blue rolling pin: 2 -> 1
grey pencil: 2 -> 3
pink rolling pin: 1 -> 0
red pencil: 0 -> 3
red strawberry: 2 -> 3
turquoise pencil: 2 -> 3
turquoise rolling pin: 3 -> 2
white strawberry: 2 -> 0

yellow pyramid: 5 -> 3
* * *
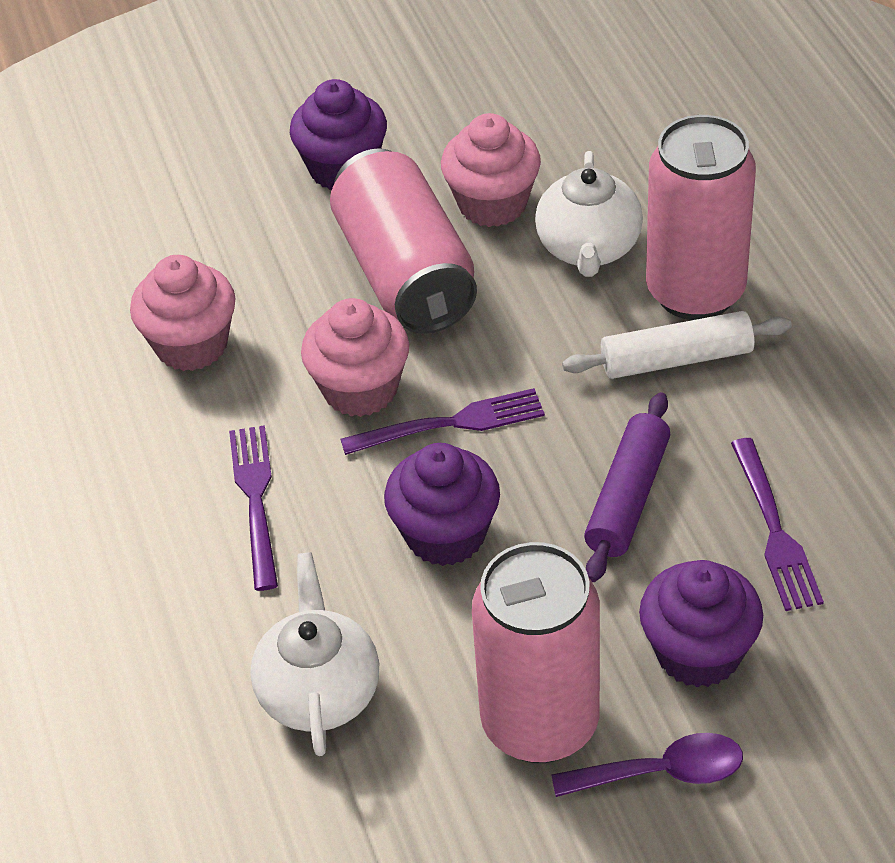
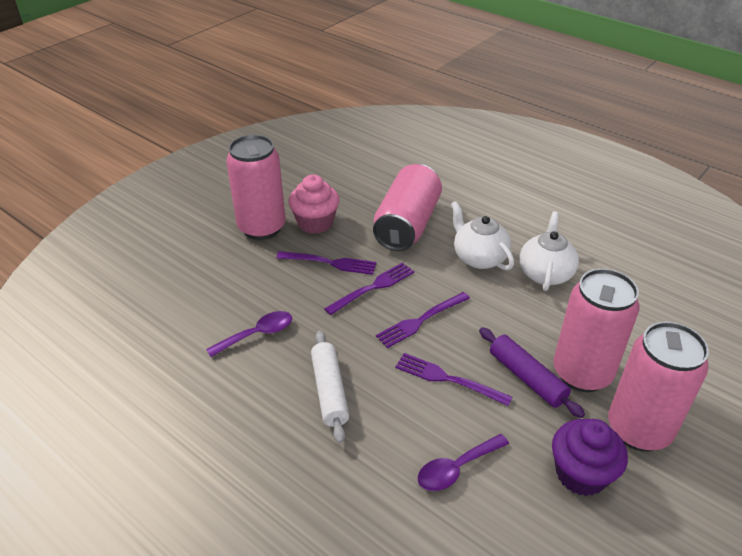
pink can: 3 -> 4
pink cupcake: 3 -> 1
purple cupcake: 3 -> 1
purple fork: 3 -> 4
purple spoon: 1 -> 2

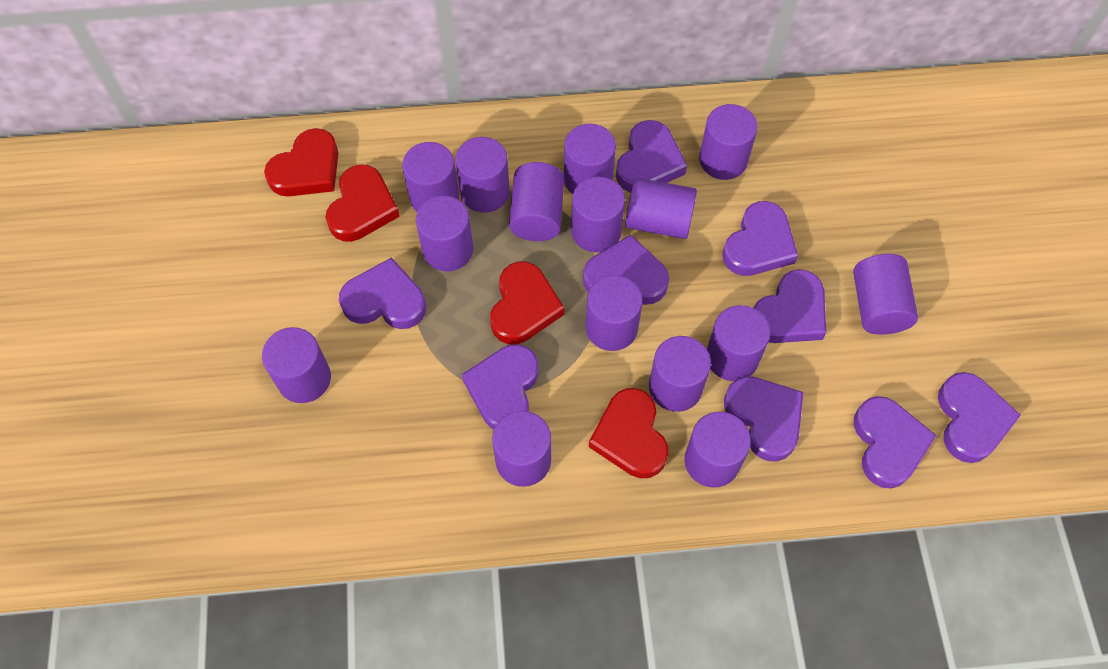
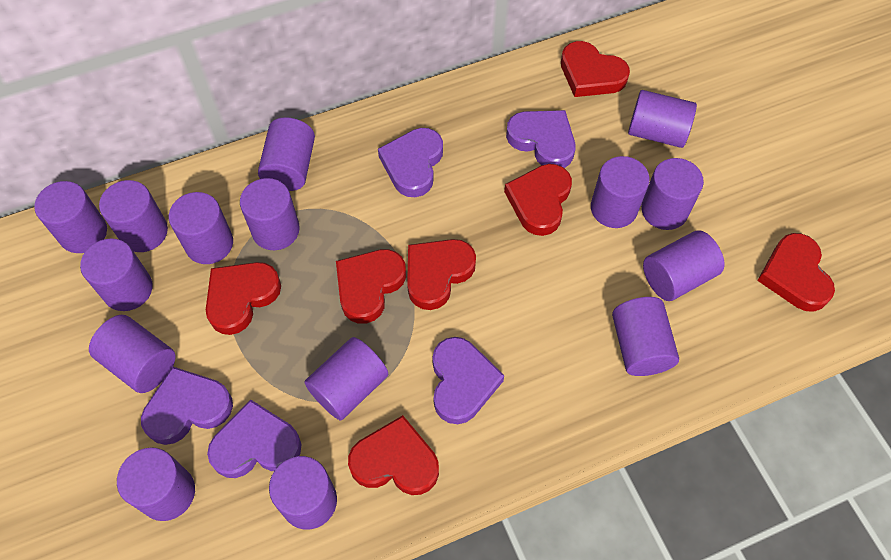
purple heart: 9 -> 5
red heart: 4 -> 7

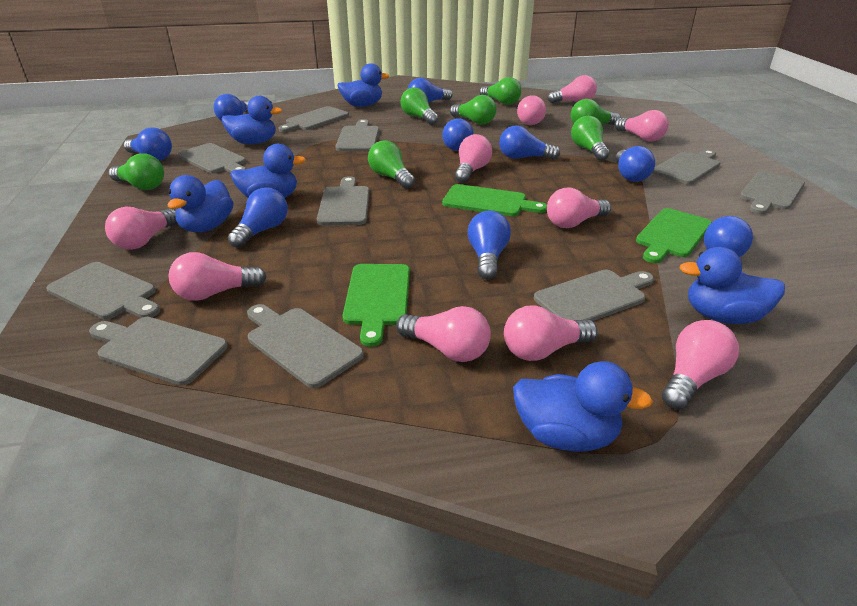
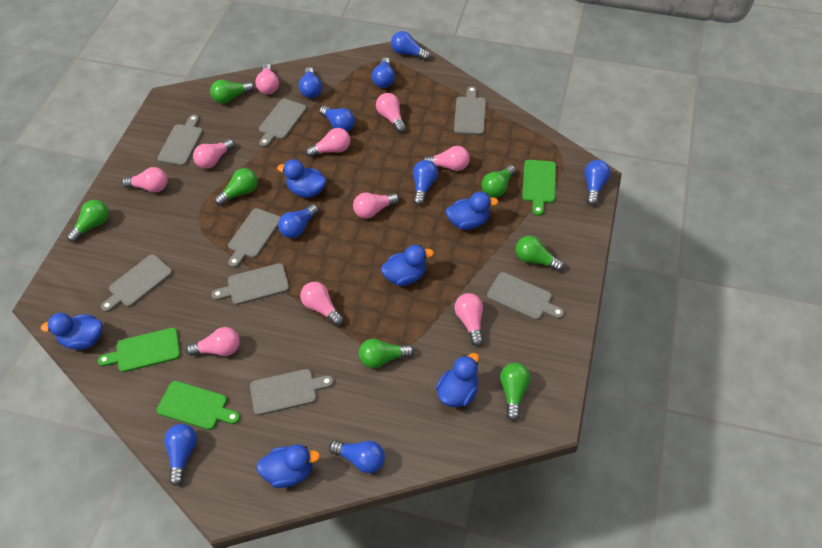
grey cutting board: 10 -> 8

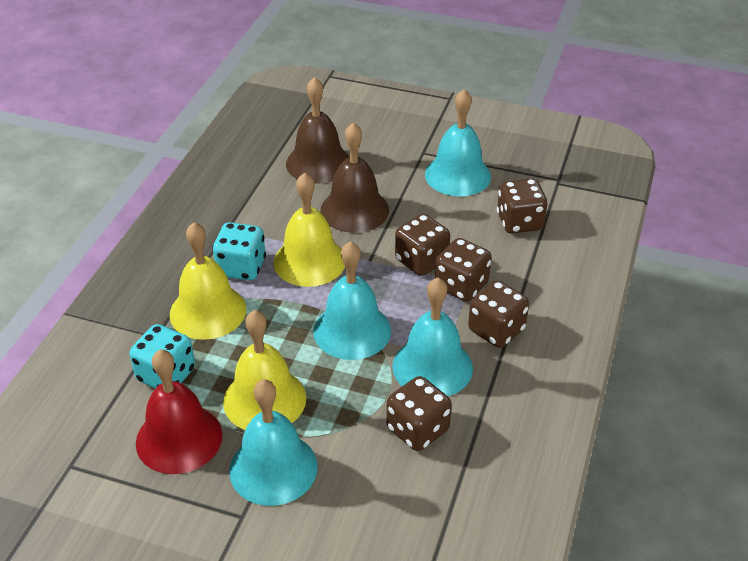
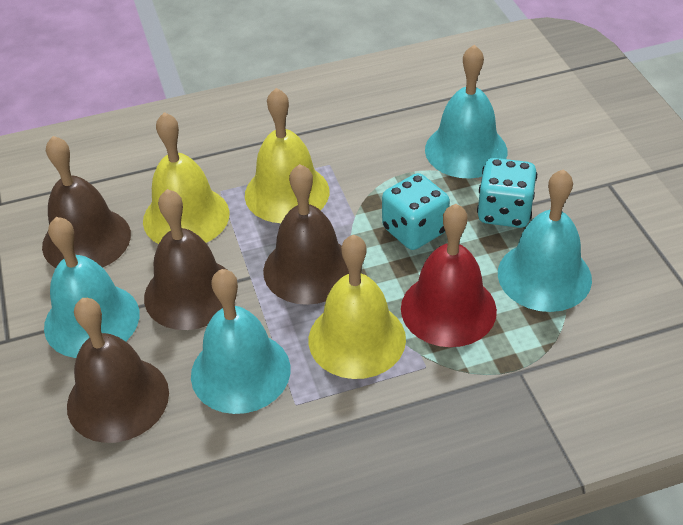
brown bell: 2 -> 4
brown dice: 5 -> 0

◆ **How to complete this task**
Taking the line with "grey pencil: 2 -> 3" as the first and the line with "yellow pyramid: 5 -> 3" as the last, retype that stretch of the data above exactly, with no other lines.

◆ **Response to the task**
grey pencil: 2 -> 3
pink rolling pin: 1 -> 0
red pencil: 0 -> 3
red strawberry: 2 -> 3
turquoise pencil: 2 -> 3
turquoise rolling pin: 3 -> 2
white strawberry: 2 -> 0

yellow pyramid: 5 -> 3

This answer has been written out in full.